> _Short exercise_: Collect every line of the material that contains the string "kern" and copy each one out in full.

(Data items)
++++++++++
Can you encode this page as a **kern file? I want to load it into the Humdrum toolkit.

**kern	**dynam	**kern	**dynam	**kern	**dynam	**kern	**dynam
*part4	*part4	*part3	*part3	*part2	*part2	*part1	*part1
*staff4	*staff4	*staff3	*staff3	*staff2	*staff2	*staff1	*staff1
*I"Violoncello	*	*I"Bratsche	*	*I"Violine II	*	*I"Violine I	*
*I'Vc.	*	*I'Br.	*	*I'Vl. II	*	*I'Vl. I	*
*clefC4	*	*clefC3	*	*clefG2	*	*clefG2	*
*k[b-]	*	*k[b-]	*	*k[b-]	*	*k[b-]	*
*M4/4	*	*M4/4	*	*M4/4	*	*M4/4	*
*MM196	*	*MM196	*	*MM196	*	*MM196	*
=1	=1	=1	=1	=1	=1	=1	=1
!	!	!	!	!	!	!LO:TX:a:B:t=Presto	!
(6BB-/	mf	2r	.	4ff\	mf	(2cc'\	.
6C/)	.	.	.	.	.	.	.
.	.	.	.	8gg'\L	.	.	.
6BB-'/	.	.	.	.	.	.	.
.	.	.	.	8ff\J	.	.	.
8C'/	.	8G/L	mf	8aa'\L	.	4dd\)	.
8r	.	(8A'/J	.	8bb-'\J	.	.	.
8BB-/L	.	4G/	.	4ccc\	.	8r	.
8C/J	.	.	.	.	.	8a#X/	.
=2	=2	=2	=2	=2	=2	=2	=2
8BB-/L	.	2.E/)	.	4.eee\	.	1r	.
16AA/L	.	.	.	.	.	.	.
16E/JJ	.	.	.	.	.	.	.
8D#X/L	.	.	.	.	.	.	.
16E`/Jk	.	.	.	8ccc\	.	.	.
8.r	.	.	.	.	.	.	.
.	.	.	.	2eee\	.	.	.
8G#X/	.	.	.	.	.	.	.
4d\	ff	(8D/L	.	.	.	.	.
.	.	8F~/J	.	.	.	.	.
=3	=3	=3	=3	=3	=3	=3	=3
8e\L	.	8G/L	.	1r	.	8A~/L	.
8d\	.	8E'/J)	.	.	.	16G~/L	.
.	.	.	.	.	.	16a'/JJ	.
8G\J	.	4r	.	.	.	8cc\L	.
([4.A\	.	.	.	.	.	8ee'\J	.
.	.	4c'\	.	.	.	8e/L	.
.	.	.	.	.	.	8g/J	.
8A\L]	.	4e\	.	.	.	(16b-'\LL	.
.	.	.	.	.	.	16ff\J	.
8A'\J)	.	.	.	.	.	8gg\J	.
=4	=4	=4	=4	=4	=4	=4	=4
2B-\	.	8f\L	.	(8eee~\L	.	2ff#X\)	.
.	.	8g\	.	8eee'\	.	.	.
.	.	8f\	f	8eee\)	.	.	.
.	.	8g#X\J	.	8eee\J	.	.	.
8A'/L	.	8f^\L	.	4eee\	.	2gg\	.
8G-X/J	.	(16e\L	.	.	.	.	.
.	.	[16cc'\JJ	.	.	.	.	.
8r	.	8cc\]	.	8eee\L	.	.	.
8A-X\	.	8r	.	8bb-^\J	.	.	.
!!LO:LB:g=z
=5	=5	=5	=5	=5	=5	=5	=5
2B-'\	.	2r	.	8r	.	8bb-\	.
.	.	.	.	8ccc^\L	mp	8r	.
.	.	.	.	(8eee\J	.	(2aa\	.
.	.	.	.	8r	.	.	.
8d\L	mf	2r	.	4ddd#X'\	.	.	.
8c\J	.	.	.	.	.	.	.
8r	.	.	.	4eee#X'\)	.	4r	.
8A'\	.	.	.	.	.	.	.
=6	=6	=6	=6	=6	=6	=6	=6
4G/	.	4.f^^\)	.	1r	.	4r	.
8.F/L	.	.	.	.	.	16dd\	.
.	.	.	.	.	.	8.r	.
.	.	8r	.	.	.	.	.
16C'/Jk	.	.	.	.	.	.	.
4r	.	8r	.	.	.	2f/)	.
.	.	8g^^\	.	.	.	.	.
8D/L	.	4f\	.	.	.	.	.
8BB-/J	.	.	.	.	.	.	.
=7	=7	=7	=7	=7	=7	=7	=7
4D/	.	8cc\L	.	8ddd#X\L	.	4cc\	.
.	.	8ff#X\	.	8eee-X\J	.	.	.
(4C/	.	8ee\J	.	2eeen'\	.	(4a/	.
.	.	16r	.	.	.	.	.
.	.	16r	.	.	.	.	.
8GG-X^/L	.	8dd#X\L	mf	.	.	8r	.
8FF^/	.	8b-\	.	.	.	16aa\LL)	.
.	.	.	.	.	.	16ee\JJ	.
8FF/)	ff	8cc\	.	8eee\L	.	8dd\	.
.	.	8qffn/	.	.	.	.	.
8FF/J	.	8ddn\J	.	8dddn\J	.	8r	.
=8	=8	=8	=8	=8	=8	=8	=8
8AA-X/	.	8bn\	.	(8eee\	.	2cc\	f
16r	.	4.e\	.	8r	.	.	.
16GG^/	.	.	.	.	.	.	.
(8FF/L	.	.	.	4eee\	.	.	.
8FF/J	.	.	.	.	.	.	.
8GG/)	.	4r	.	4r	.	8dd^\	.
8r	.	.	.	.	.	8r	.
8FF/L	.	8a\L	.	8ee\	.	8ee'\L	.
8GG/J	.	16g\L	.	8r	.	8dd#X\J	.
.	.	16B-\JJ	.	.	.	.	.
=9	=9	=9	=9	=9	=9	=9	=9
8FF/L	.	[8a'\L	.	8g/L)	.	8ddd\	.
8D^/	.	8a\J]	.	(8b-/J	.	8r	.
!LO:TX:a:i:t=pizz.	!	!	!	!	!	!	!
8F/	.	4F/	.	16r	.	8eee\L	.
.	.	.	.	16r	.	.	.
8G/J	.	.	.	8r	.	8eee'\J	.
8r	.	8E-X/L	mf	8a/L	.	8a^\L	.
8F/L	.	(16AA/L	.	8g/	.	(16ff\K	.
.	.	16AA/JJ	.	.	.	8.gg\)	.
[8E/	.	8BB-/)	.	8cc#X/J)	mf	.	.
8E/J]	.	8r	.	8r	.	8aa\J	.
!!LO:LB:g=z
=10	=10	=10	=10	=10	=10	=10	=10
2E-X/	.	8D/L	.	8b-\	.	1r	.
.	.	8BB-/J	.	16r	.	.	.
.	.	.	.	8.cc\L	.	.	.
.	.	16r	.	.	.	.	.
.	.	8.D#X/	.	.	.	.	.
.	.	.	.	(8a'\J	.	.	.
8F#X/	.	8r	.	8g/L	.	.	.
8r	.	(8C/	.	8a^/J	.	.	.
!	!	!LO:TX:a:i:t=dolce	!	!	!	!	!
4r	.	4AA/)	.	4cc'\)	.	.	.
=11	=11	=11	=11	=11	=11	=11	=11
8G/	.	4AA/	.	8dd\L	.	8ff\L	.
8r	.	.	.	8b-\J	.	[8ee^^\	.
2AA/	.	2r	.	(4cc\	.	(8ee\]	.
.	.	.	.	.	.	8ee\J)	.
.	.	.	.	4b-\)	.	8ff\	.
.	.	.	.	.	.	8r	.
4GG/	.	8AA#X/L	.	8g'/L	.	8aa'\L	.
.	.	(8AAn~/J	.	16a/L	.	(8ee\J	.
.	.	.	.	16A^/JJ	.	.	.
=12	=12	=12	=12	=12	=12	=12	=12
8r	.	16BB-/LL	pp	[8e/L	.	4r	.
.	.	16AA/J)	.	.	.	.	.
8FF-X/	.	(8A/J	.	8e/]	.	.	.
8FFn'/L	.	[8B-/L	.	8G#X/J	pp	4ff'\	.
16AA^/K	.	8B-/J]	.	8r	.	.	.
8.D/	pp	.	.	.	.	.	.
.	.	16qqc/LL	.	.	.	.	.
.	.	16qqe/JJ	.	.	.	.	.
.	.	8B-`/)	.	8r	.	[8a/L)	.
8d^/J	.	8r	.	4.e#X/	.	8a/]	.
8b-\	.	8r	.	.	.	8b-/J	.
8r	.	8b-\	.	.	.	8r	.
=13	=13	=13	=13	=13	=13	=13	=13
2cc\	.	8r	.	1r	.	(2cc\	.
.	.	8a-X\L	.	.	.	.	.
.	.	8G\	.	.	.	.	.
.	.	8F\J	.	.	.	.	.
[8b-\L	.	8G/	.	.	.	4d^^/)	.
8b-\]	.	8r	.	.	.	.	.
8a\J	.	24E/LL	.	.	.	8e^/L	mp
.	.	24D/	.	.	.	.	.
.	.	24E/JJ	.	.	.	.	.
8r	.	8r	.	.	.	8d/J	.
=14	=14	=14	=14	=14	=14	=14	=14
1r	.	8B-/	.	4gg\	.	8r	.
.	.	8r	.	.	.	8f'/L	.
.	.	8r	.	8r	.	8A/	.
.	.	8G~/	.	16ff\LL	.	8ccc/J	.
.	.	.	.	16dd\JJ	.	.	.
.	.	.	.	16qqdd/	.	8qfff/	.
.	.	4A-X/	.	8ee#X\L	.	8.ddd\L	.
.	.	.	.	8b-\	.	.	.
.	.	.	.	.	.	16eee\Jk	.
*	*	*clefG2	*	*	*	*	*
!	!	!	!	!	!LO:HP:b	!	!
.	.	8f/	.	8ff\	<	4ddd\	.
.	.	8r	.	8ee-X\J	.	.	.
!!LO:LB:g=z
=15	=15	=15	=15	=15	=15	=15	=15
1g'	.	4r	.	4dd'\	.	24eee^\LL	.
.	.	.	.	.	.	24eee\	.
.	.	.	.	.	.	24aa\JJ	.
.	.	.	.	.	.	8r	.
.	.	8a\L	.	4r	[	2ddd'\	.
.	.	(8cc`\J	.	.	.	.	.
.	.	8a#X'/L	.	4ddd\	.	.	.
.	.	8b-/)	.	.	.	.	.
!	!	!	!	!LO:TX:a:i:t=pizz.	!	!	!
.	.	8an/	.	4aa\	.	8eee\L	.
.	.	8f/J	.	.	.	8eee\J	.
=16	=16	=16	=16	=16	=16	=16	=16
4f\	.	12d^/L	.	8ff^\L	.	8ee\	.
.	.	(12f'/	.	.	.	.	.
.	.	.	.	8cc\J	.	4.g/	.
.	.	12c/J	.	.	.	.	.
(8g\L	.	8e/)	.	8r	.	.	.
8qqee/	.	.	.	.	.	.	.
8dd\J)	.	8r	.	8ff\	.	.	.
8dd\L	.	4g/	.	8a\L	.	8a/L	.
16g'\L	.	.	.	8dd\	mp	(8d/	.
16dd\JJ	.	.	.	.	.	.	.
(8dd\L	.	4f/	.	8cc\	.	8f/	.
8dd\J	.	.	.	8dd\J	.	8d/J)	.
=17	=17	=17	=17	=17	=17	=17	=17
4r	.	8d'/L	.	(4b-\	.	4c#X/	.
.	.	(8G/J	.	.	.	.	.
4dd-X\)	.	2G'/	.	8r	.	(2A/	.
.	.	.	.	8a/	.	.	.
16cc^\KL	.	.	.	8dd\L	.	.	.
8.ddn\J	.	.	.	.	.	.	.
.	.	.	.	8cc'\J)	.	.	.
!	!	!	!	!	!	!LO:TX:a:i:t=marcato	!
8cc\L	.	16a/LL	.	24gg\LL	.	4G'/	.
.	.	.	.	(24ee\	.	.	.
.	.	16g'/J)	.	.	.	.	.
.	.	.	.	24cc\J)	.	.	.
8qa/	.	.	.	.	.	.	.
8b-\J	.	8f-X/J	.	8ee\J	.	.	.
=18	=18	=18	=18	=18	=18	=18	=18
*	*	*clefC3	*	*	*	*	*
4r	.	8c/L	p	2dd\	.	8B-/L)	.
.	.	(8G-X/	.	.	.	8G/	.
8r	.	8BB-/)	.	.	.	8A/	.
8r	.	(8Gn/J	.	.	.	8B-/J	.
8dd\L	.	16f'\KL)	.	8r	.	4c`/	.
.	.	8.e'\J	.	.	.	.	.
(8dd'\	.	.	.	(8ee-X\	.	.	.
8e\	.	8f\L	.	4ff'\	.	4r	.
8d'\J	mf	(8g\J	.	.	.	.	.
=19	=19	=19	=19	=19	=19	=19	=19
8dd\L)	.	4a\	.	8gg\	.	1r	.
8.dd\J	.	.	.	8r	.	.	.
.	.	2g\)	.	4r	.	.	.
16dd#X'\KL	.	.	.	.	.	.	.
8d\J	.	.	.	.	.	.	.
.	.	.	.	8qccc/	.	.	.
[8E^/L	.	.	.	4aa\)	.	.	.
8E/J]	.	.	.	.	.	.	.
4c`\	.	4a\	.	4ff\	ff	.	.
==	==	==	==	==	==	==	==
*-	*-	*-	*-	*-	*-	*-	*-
++++++++++
> _Output of the task_:
Can you encode this page as a **kern file? I want to load it into the Humdrum toolkit.
**kern	**dynam	**kern	**dynam	**kern	**dynam	**kern	**dynam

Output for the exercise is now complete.